*The task*
Copy each line below that includes "blue".

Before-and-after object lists
• • • • •

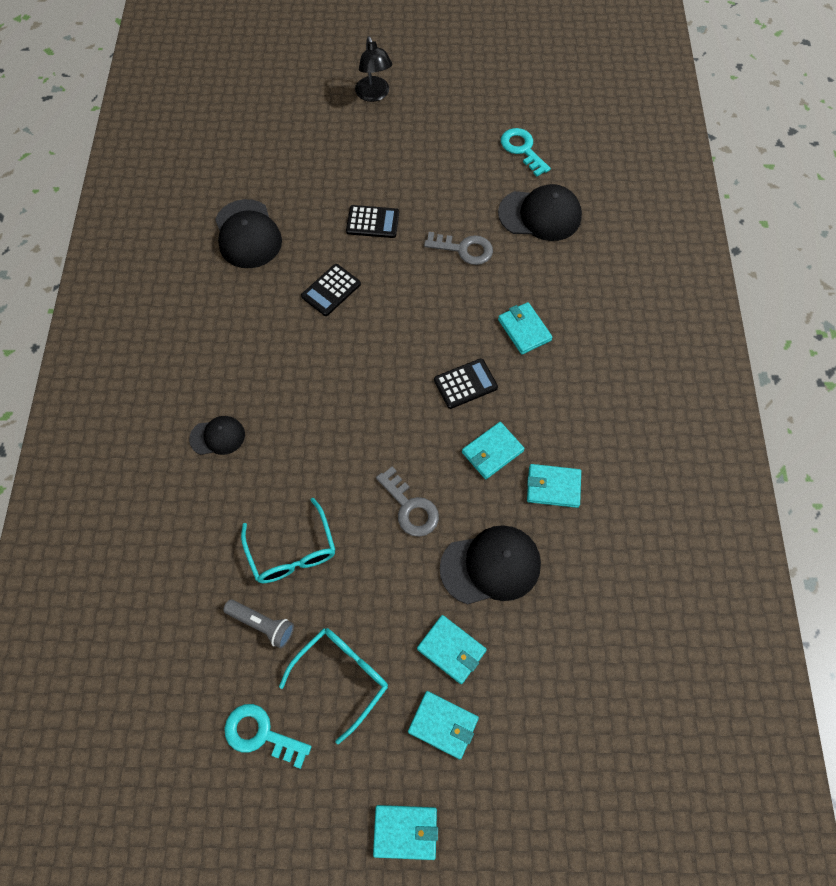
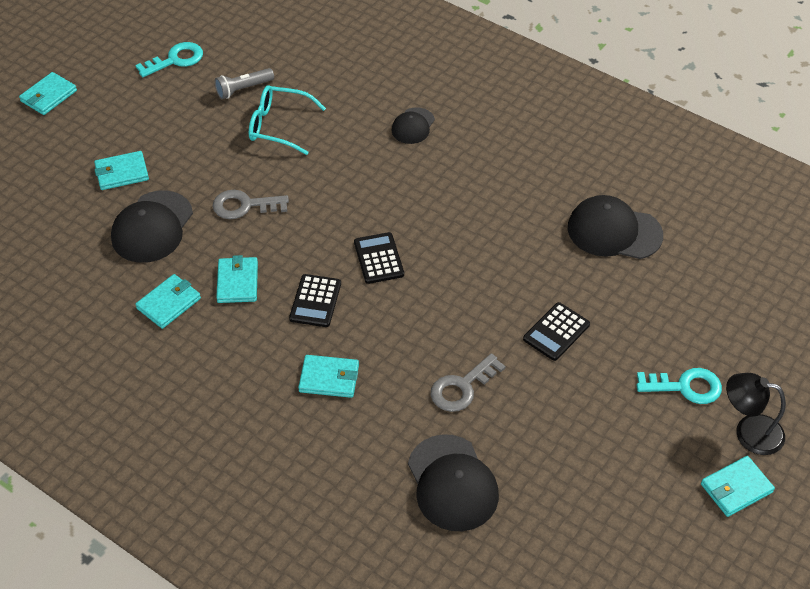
camera: 125 degrees right, 15 degrees down
(331, 290) = (498, 259): black calculator -> black calculator (378, 258)
(341, 677) = (167, 110): turquoise glasses -> none
(443, 725) = (83, 143): turquoise wallet -> turquoise wallet (736, 488)
(522, 149) = (559, 529): turquoise key -> turquoise key (685, 387)
(540, 215) = (452, 483): black cap -> black cap turned 60 degrees counterclockwise

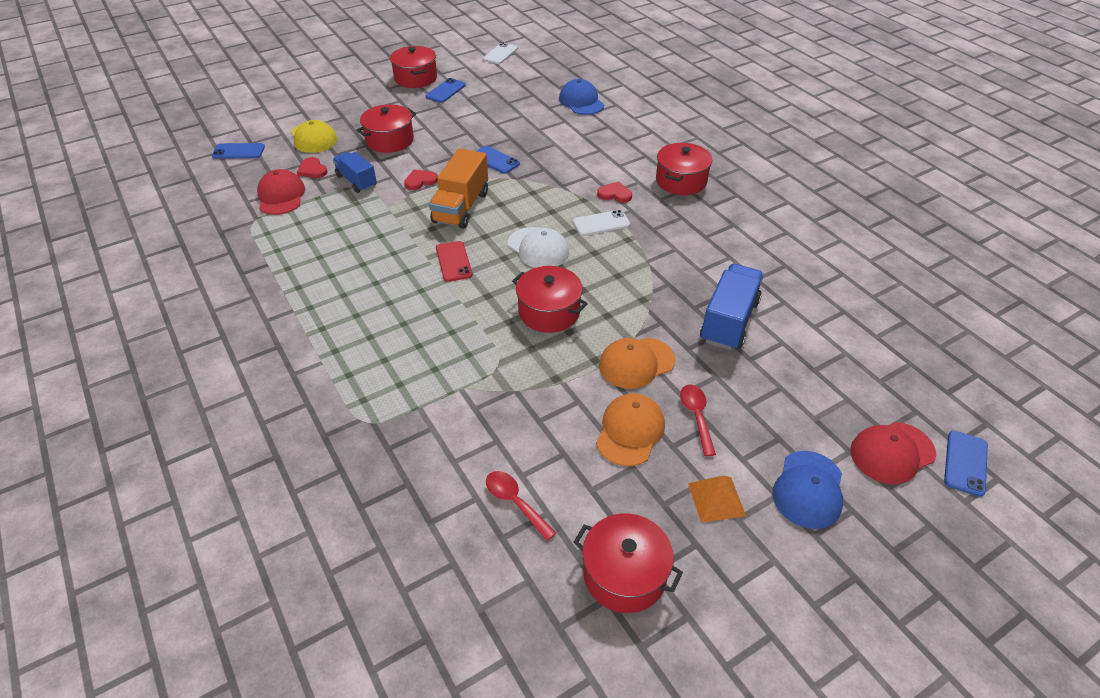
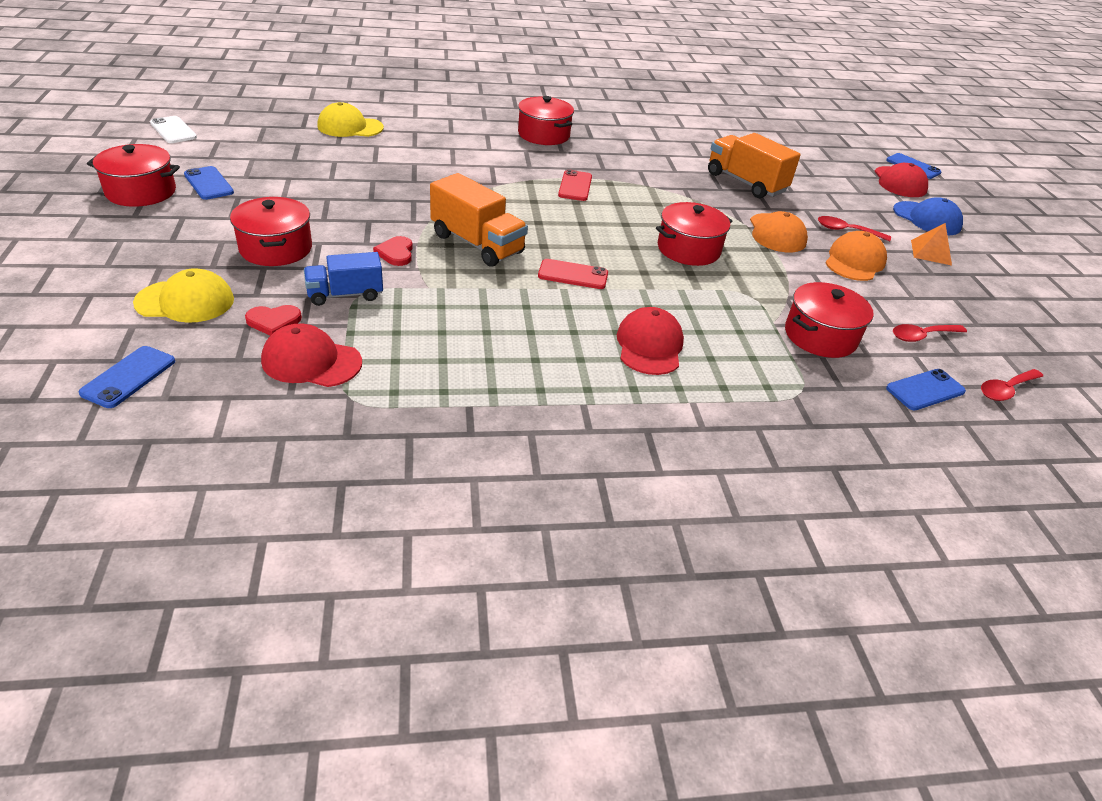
camera: 70 degrees left, 5 degrees down
(381, 324) = (649, 346): none -> red cap
(456, 583) = (1006, 390): none -> red spoon
(495, 160) = (406, 200): blue phone -> blue phone (925, 390)
(538, 248) = (588, 225): white cap -> none
(581, 101) = (350, 127): blue cap -> yellow cap
(601, 223) = (575, 186): white phone -> red phone
(615, 194) = (534, 166): red heart -> none
(624, 574) = (998, 310): red pot -> red pot (820, 336)
(630, 431) = (854, 261): orange cap -> orange cap turned 75 degrees clockwise
(729, 321) = (745, 183): blue truck -> orange truck

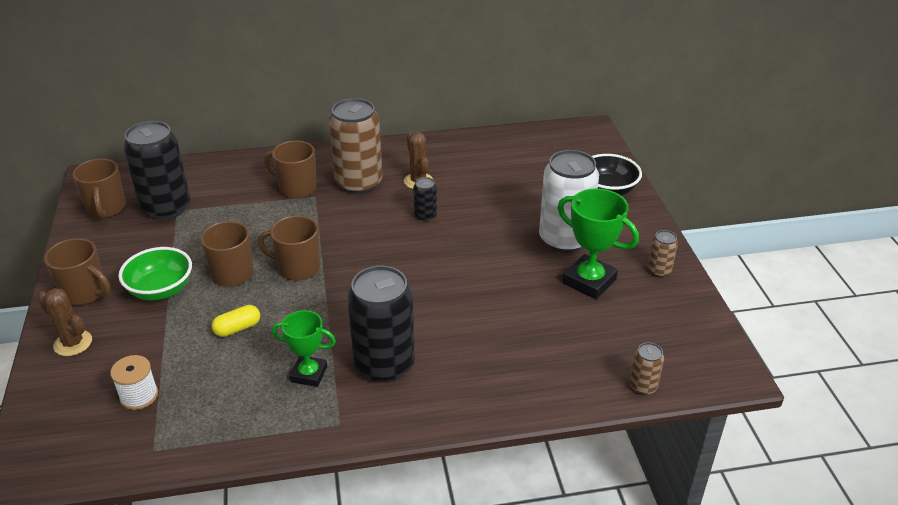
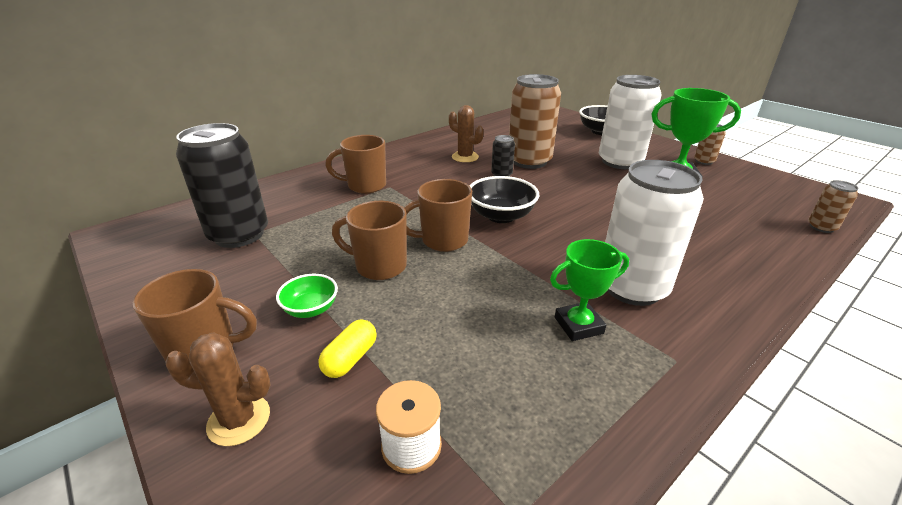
camera: 30 degrees left, 5 degrees down
(106, 209) = (159, 256): brown mug -> none
(161, 290) = (311, 309): green bowl -> green bowl, size x0.62
(237, 328) = (447, 313): yellow capsule -> yellow capsule (350, 358)
(358, 183) = (417, 169): brown can -> brown can (529, 161)
(369, 262) = (501, 216): none -> black bowl
(384, 365) = (632, 287): black can -> white can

• • • • •

*Result of the task*
(495, 160) = (406, 200): blue phone -> blue phone (925, 390)
(581, 101) = (350, 127): blue cap -> yellow cap
(729, 321) = (745, 183): blue truck -> orange truck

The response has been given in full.